Repeat every line of all the entries below word for word, leaving the pictures out of your answer.
# # # #
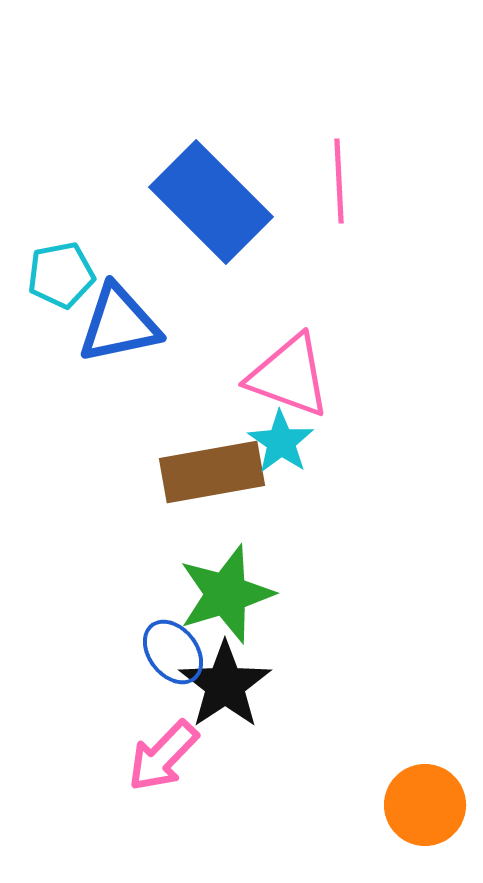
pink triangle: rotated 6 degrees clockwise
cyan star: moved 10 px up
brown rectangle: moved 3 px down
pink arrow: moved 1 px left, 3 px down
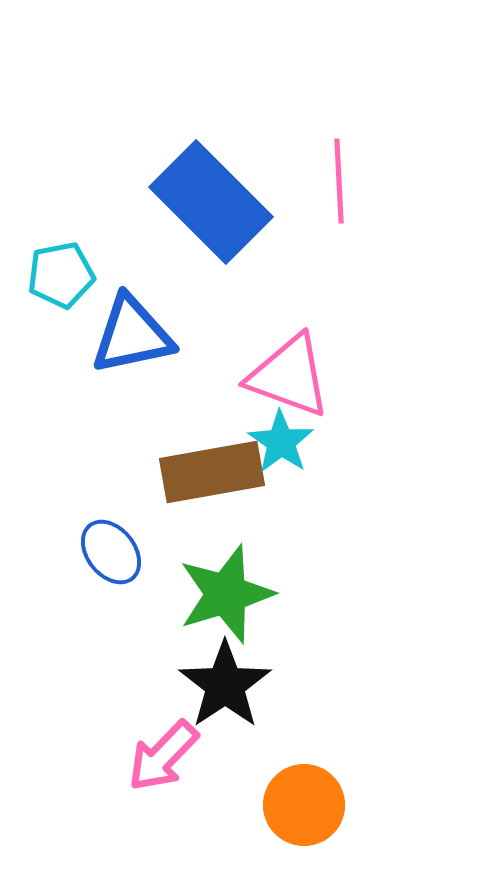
blue triangle: moved 13 px right, 11 px down
blue ellipse: moved 62 px left, 100 px up
orange circle: moved 121 px left
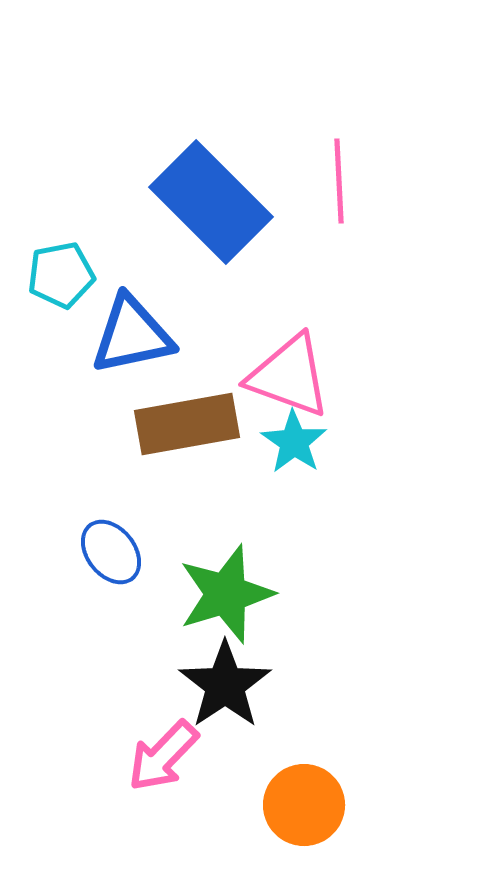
cyan star: moved 13 px right
brown rectangle: moved 25 px left, 48 px up
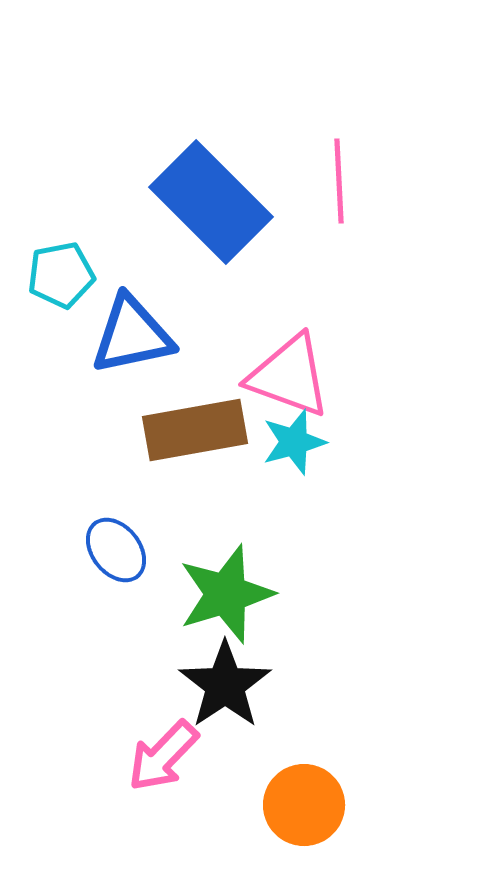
brown rectangle: moved 8 px right, 6 px down
cyan star: rotated 22 degrees clockwise
blue ellipse: moved 5 px right, 2 px up
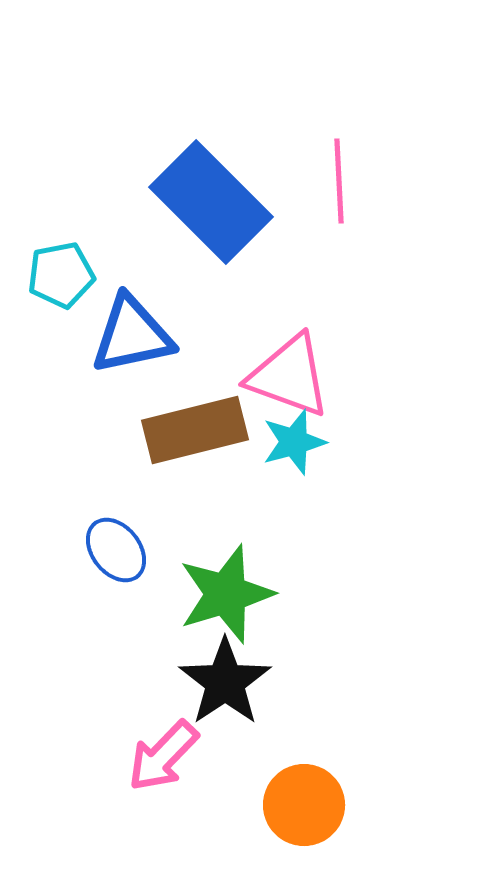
brown rectangle: rotated 4 degrees counterclockwise
black star: moved 3 px up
# # # #
- Written reply:
pink triangle: rotated 6 degrees clockwise
cyan star: moved 10 px up
brown rectangle: moved 3 px down
pink arrow: moved 1 px left, 3 px down
blue triangle: moved 13 px right, 11 px down
blue ellipse: moved 62 px left, 100 px up
orange circle: moved 121 px left
cyan star: moved 13 px right
brown rectangle: moved 25 px left, 48 px up
brown rectangle: moved 8 px right, 6 px down
cyan star: rotated 22 degrees clockwise
blue ellipse: moved 5 px right, 2 px up
brown rectangle: rotated 4 degrees counterclockwise
black star: moved 3 px up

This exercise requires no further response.